__WORK ITEM__.
Produce a verbatim copy of the following records, leaving out all pictures.

__DATASET CONTENT__.
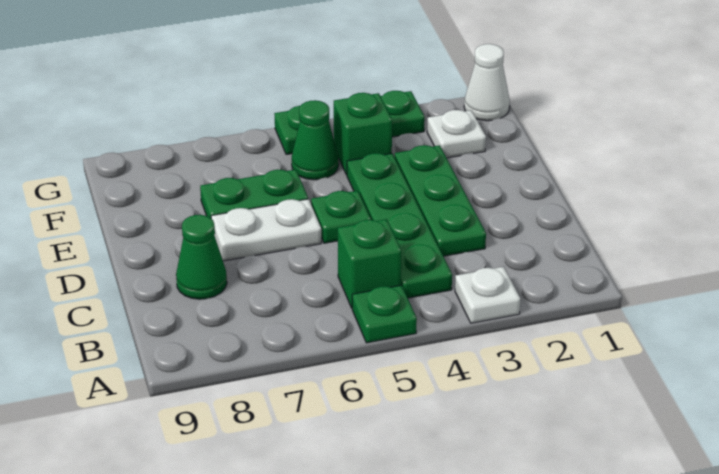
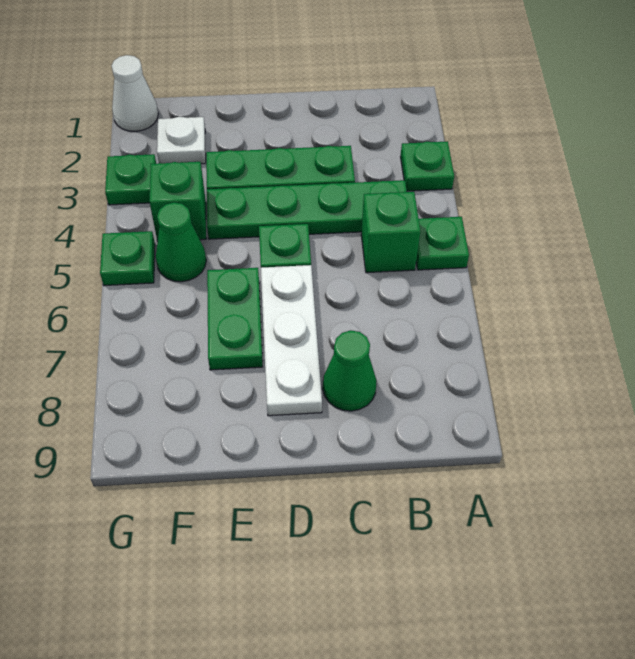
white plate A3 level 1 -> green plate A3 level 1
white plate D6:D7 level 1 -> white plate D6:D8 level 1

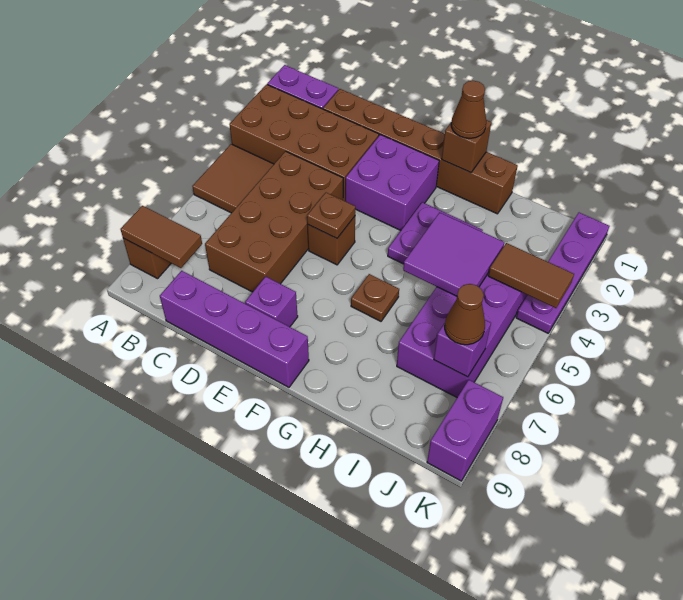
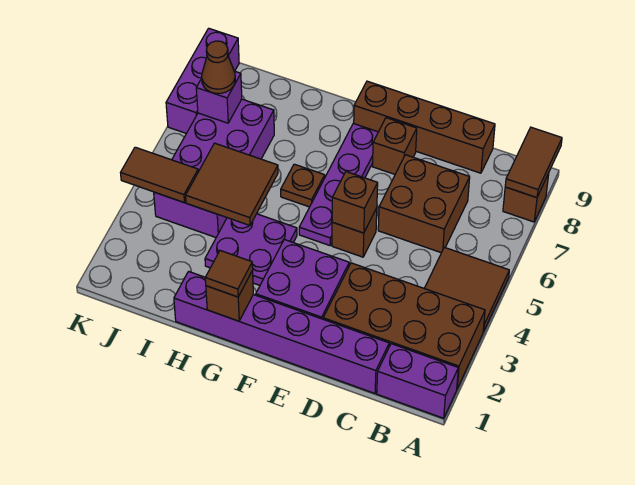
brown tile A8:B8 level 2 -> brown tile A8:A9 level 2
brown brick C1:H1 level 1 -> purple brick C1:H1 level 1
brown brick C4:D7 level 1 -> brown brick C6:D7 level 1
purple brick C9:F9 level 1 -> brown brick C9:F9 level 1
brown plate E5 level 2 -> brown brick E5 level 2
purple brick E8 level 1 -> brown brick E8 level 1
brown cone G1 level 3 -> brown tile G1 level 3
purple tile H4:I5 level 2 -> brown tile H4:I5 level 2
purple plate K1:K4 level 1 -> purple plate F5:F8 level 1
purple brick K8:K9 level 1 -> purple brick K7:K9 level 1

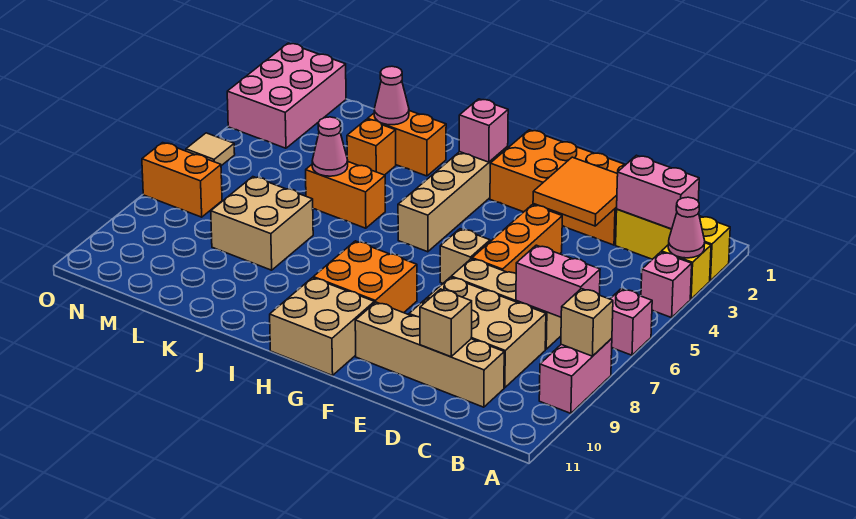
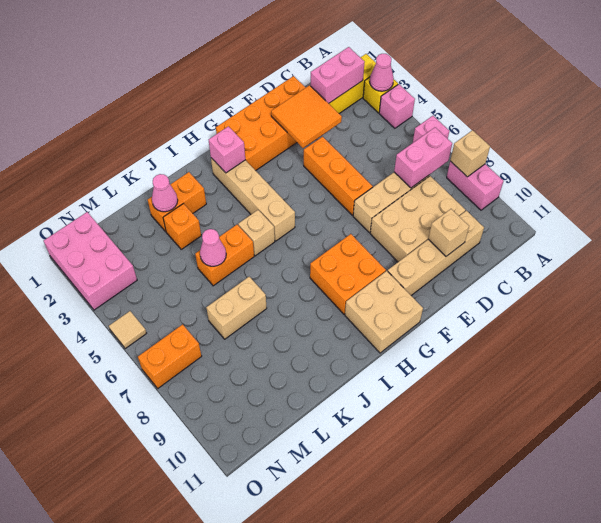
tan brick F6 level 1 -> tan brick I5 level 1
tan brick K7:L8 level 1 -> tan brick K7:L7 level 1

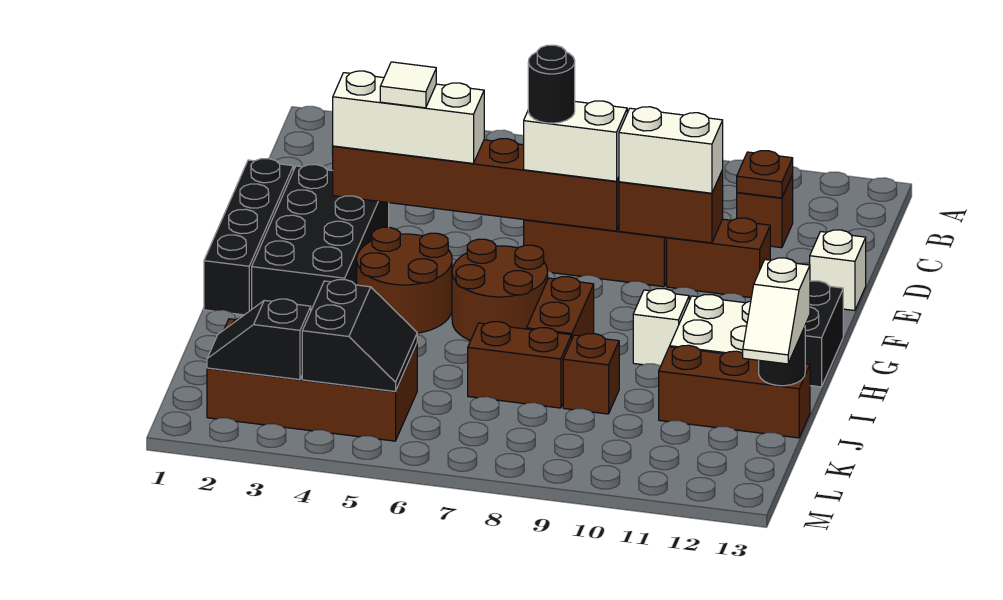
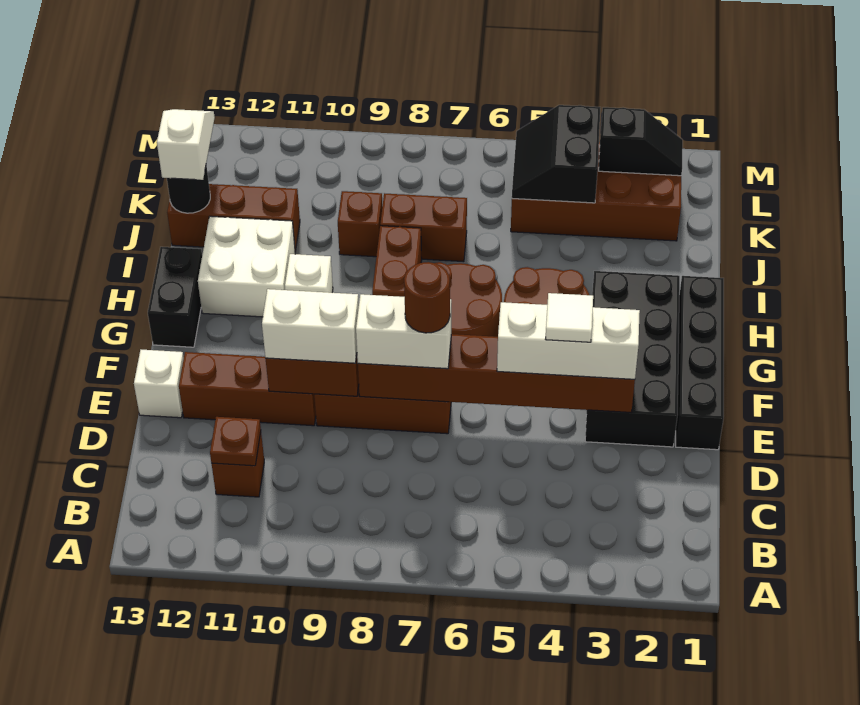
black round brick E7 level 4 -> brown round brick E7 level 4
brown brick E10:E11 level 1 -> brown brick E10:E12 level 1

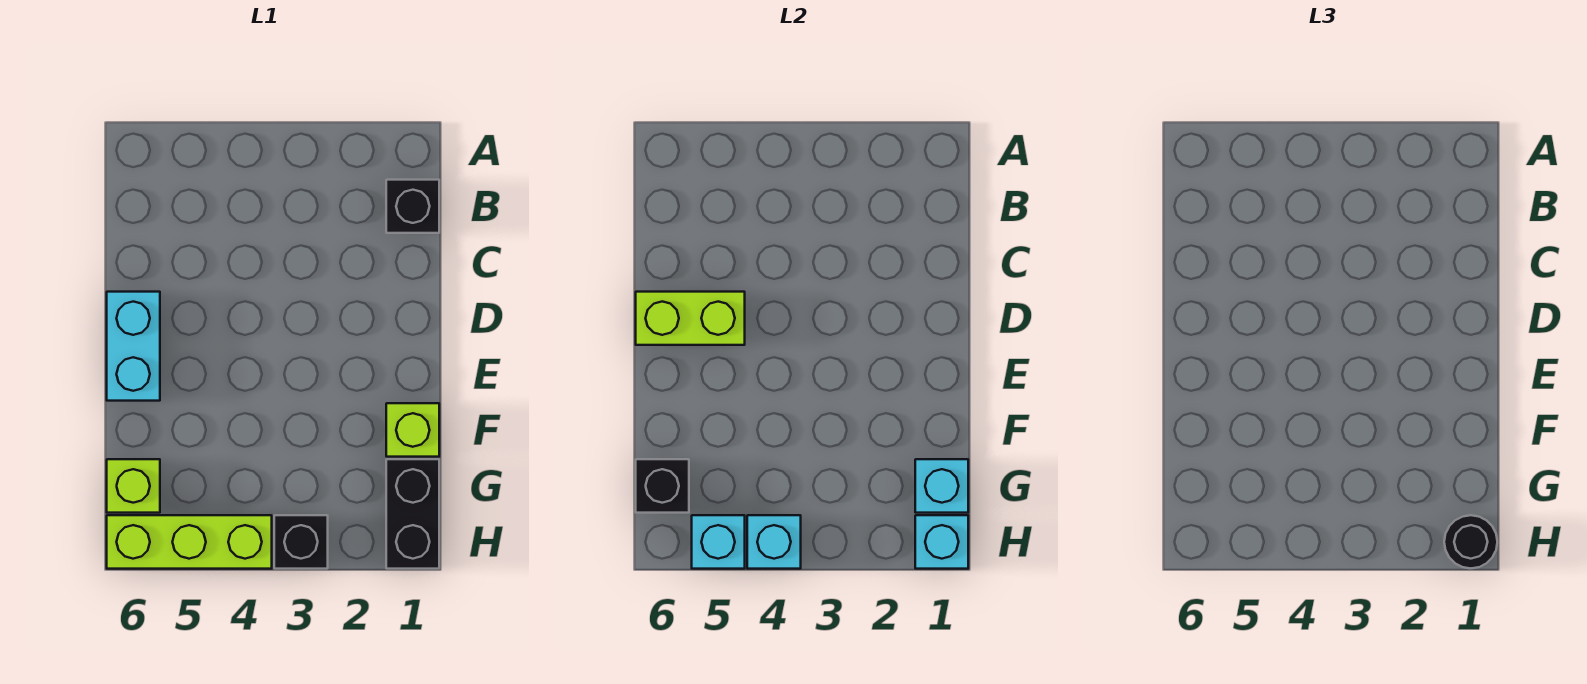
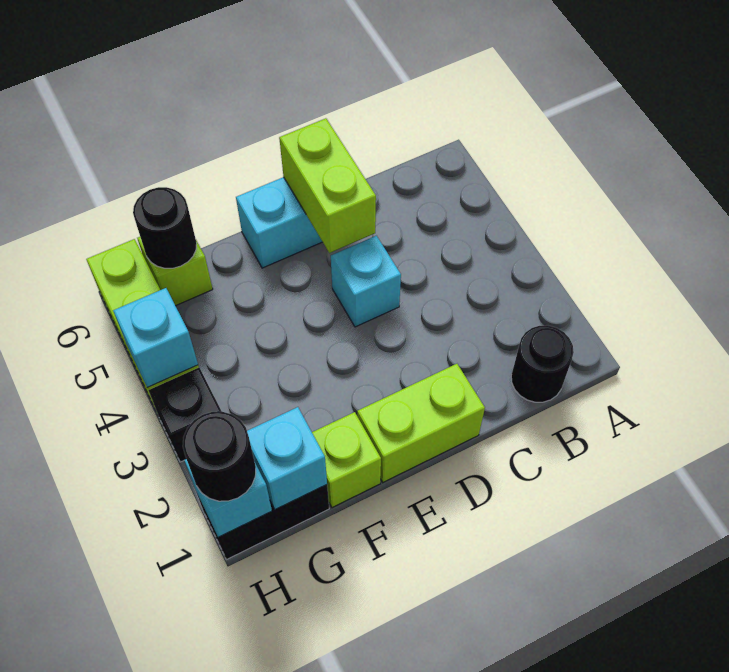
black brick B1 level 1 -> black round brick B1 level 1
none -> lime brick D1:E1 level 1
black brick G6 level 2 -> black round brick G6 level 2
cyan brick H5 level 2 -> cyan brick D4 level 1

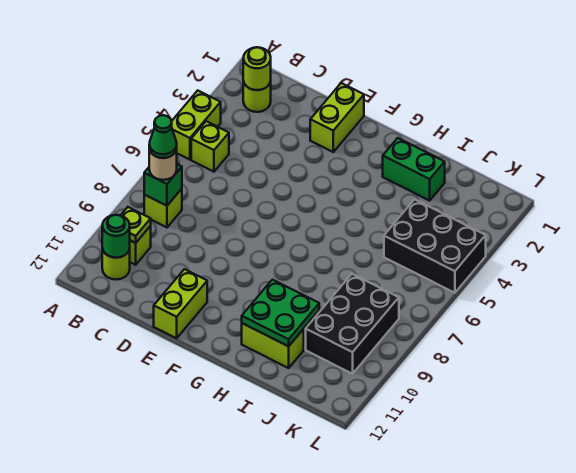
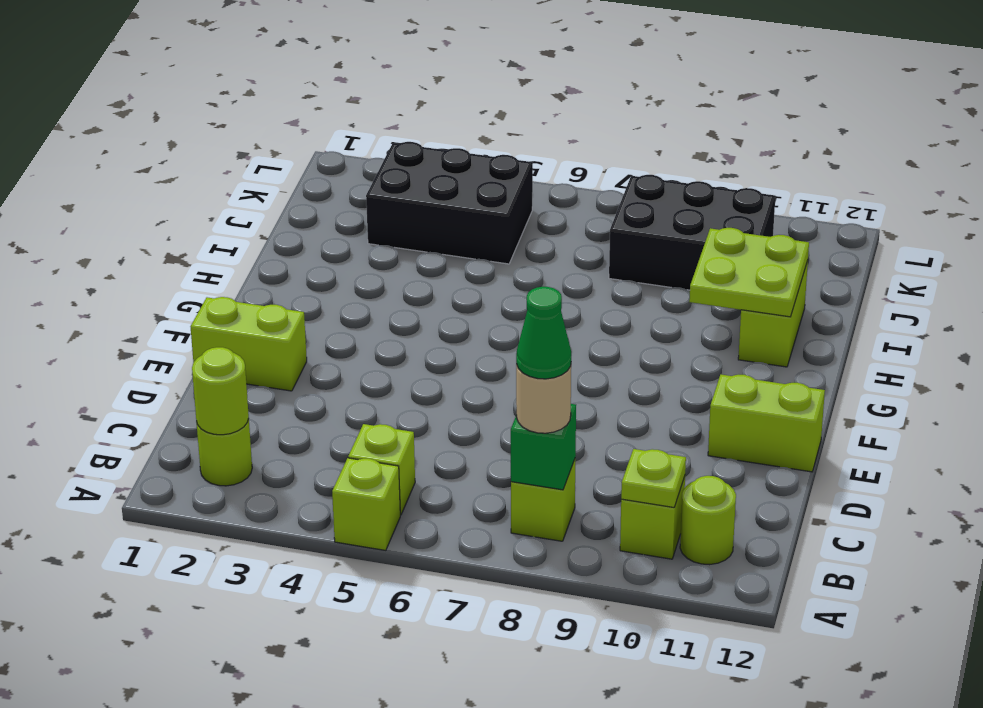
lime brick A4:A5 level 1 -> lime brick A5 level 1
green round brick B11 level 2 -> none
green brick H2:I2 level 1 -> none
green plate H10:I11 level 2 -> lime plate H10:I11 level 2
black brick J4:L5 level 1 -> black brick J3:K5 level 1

__SOLUTION TO THIS EXERCISE__.
white plate A3 level 1 -> green plate A3 level 1
white plate D6:D7 level 1 -> white plate D6:D8 level 1

brown tile A8:B8 level 2 -> brown tile A8:A9 level 2
brown brick C1:H1 level 1 -> purple brick C1:H1 level 1
brown brick C4:D7 level 1 -> brown brick C6:D7 level 1
purple brick C9:F9 level 1 -> brown brick C9:F9 level 1
brown plate E5 level 2 -> brown brick E5 level 2
purple brick E8 level 1 -> brown brick E8 level 1
brown cone G1 level 3 -> brown tile G1 level 3
purple tile H4:I5 level 2 -> brown tile H4:I5 level 2
purple plate K1:K4 level 1 -> purple plate F5:F8 level 1
purple brick K8:K9 level 1 -> purple brick K7:K9 level 1

tan brick F6 level 1 -> tan brick I5 level 1
tan brick K7:L8 level 1 -> tan brick K7:L7 level 1

black round brick E7 level 4 -> brown round brick E7 level 4
brown brick E10:E11 level 1 -> brown brick E10:E12 level 1

black brick B1 level 1 -> black round brick B1 level 1
none -> lime brick D1:E1 level 1
black brick G6 level 2 -> black round brick G6 level 2
cyan brick H5 level 2 -> cyan brick D4 level 1

lime brick A4:A5 level 1 -> lime brick A5 level 1
green round brick B11 level 2 -> none
green brick H2:I2 level 1 -> none
green plate H10:I11 level 2 -> lime plate H10:I11 level 2
black brick J4:L5 level 1 -> black brick J3:K5 level 1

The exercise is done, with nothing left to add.